▶ **WORK ORDER**: In the entries that follow, the lines from the one with "MUSHROOM (no. 1" through the one with "BOWL (no. 1" are the ones to write out, exactly and with both ends included. Nothing else should appear.

Object tracking records
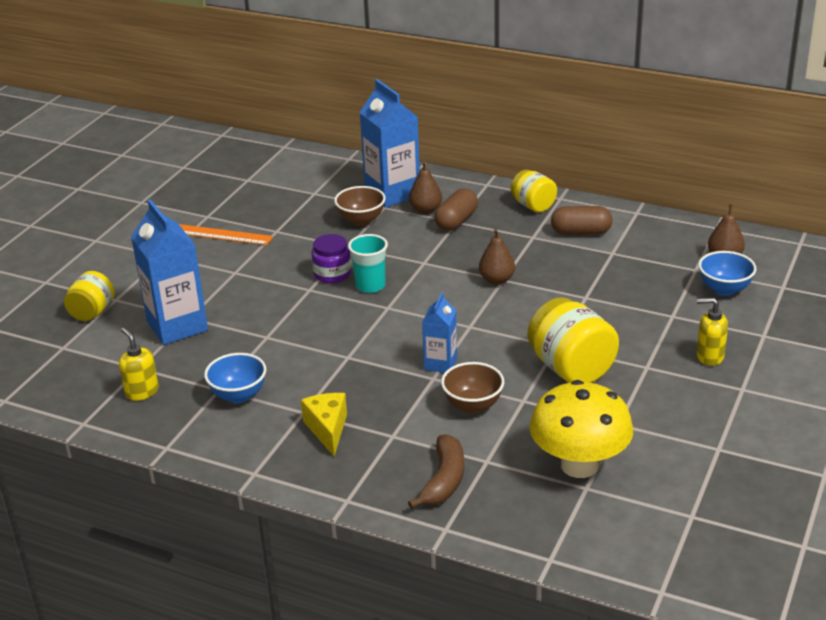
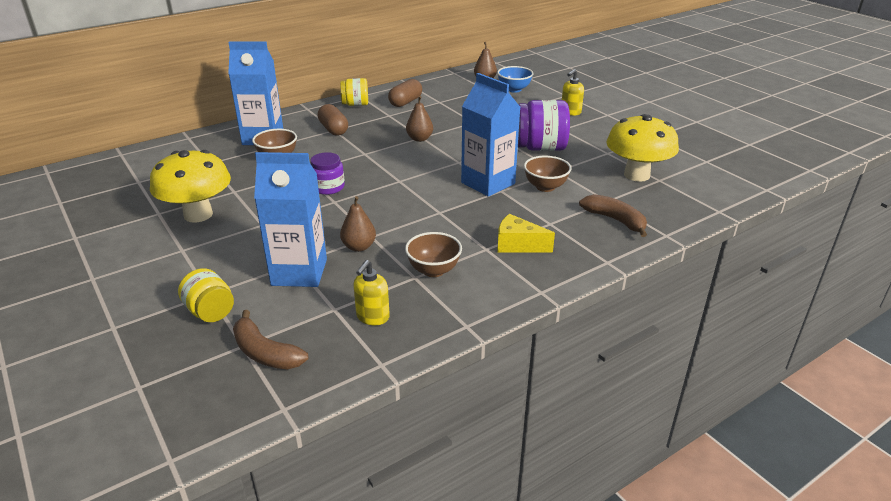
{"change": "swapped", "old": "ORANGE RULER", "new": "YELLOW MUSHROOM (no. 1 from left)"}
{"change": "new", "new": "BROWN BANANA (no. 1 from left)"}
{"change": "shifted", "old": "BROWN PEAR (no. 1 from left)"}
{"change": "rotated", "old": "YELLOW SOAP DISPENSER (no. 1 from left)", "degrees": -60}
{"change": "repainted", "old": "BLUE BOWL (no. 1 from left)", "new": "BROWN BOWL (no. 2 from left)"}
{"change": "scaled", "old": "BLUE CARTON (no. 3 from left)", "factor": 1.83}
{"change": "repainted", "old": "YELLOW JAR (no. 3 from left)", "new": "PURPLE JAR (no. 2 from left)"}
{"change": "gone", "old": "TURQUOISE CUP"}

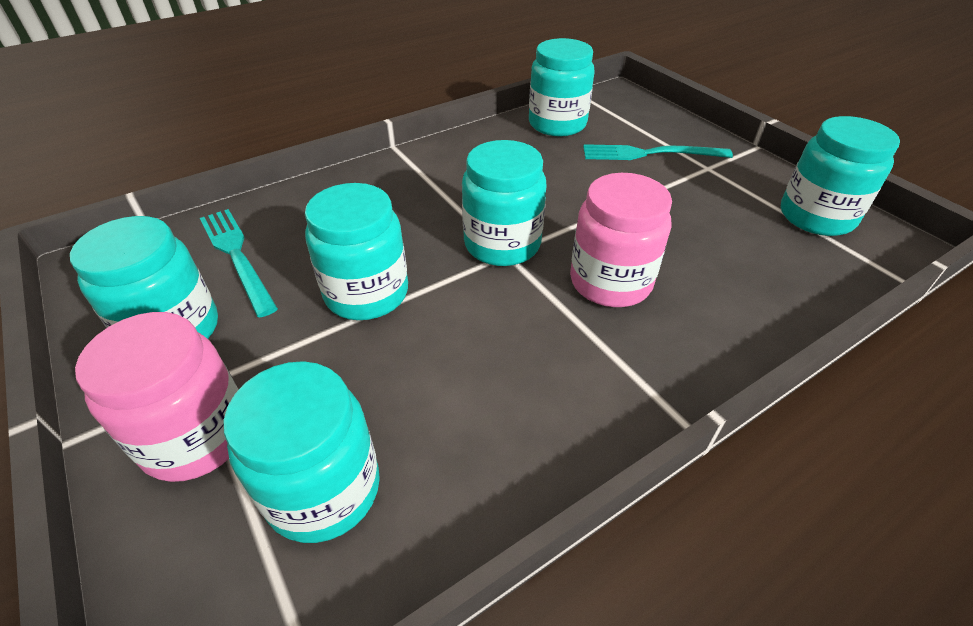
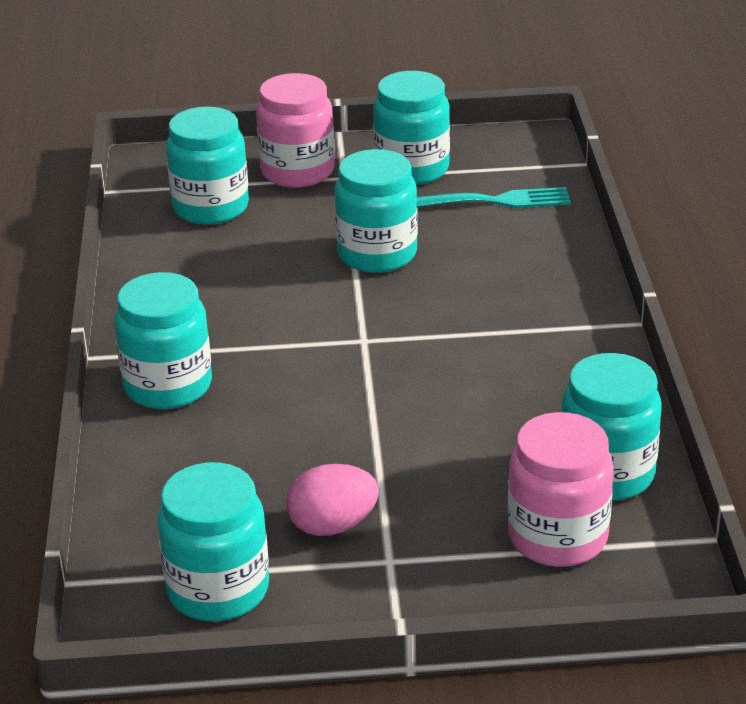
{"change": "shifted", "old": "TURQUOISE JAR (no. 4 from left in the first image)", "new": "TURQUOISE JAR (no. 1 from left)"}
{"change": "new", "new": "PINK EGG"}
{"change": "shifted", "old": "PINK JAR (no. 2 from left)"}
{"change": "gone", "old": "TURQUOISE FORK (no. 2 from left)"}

...

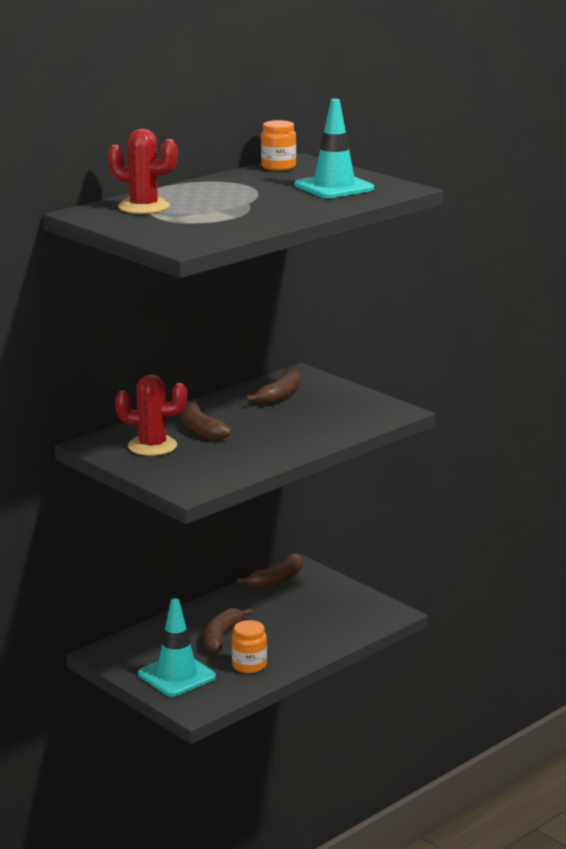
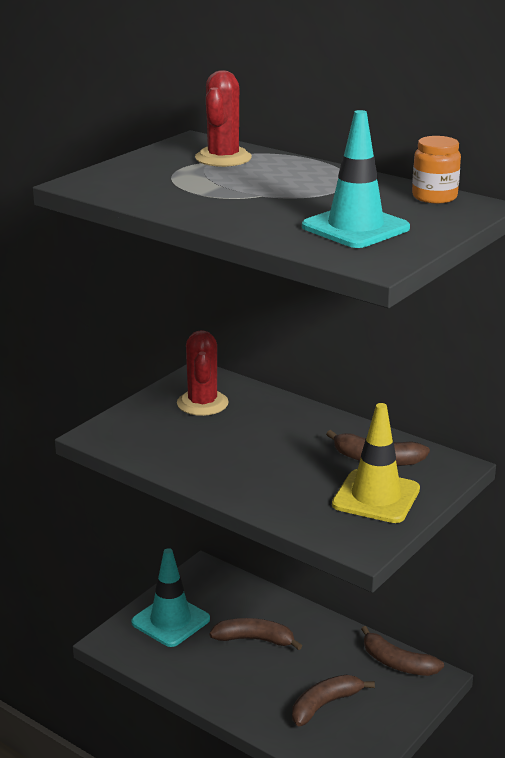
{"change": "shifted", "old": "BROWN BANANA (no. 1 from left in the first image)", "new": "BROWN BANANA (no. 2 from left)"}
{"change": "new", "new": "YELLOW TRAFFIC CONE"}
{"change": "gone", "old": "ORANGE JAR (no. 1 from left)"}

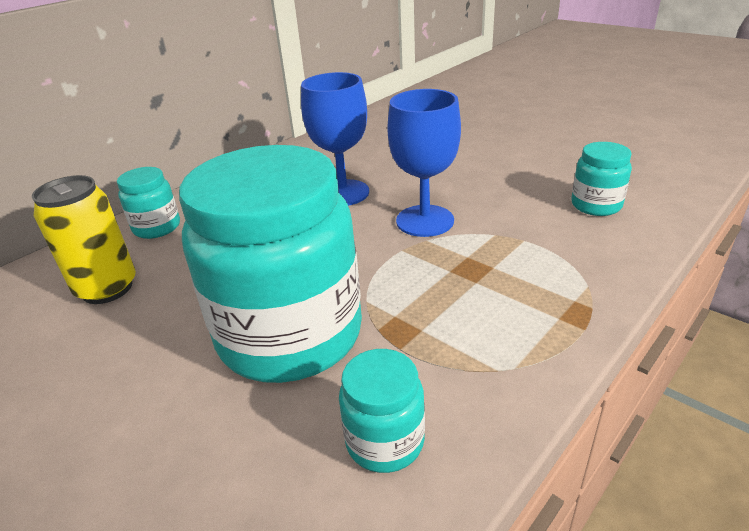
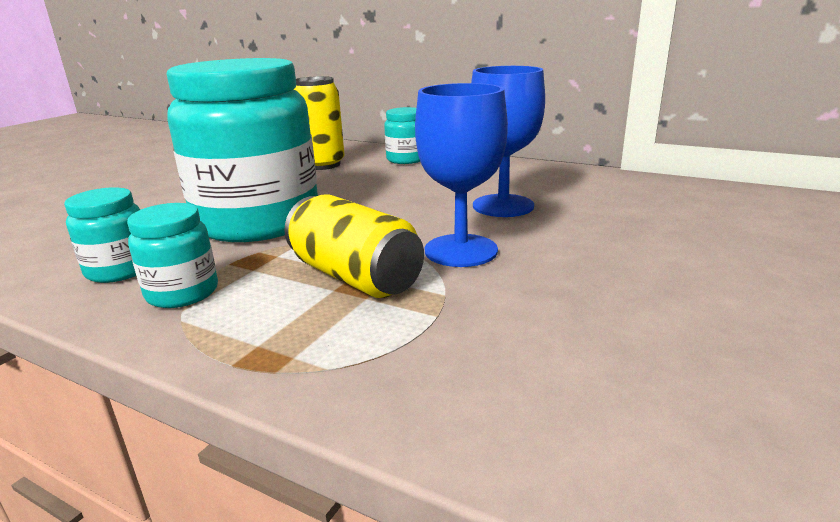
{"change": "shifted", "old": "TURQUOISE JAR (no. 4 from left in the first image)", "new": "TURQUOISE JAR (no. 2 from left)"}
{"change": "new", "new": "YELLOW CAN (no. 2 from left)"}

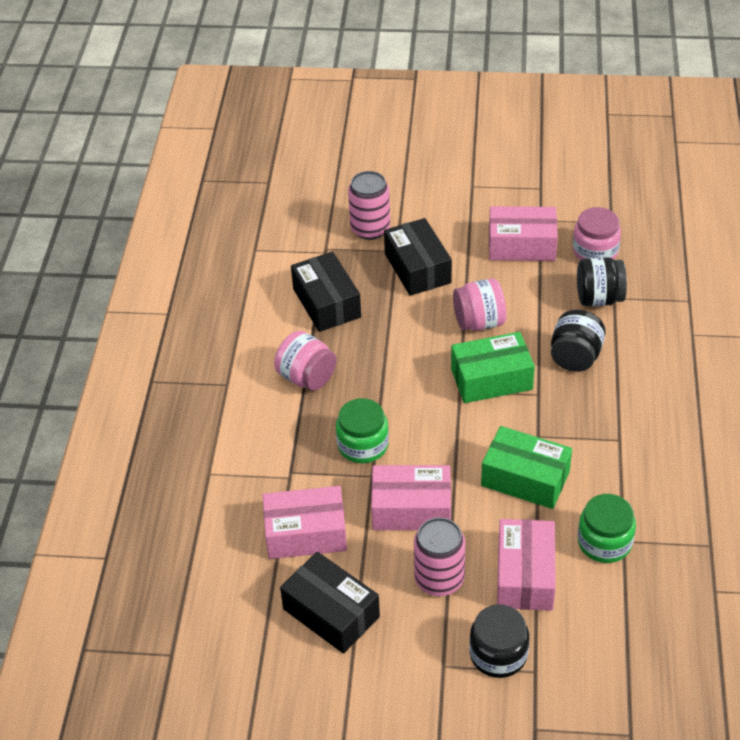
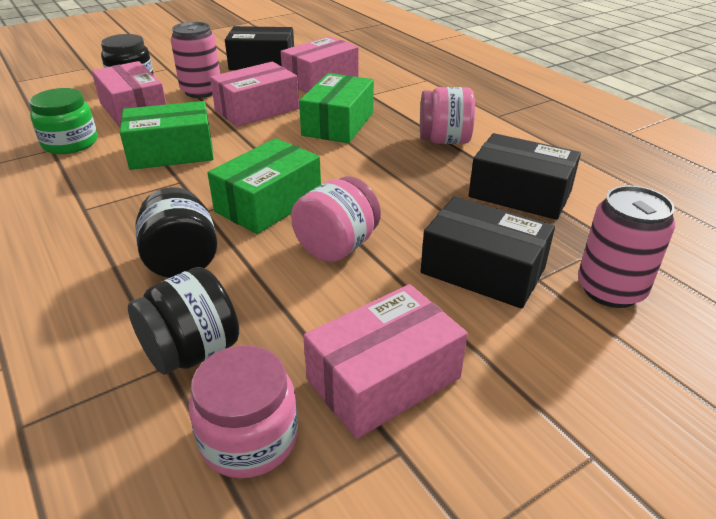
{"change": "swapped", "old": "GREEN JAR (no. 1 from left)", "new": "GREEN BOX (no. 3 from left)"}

---

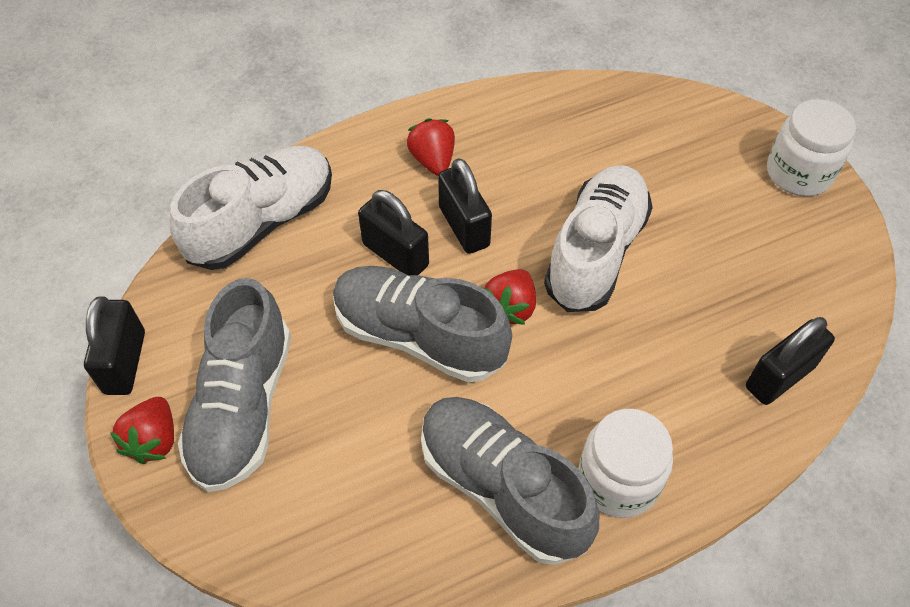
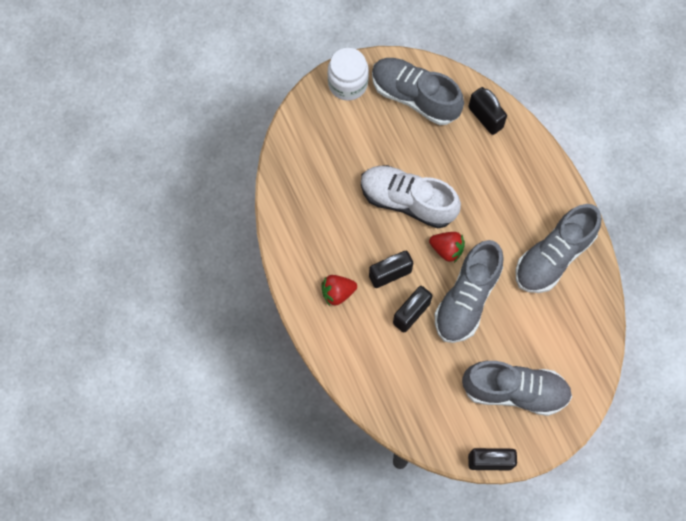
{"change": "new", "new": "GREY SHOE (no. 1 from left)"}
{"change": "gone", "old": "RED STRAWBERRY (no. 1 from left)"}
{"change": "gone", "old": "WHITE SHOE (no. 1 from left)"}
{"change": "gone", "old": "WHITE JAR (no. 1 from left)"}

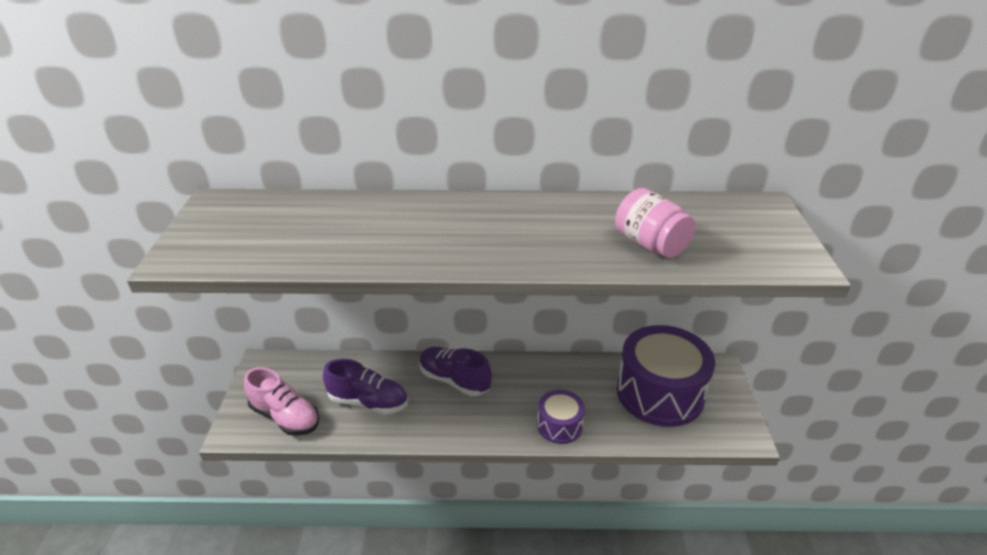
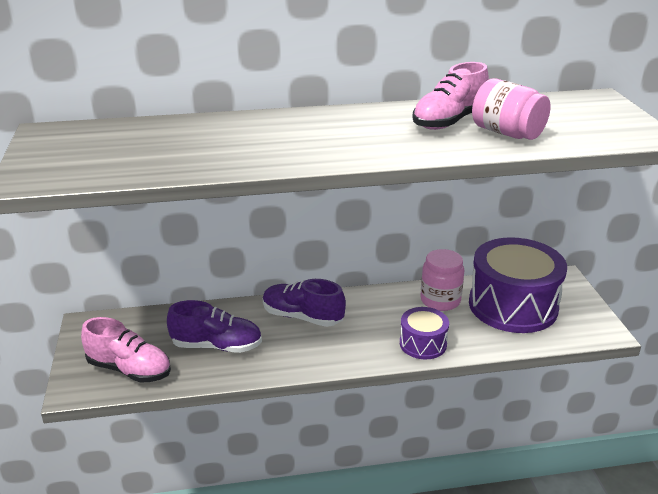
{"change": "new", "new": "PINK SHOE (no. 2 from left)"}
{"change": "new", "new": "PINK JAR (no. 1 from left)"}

▶ **EXERCISE SOLUTION**:
{"change": "swapped", "old": "ORANGE RULER", "new": "YELLOW MUSHROOM (no. 1 from left)"}
{"change": "new", "new": "BROWN BANANA (no. 1 from left)"}
{"change": "shifted", "old": "BROWN PEAR (no. 1 from left)"}
{"change": "rotated", "old": "YELLOW SOAP DISPENSER (no. 1 from left)", "degrees": -60}
{"change": "repainted", "old": "BLUE BOWL (no. 1 from left)", "new": "BROWN BOWL (no. 2 from left)"}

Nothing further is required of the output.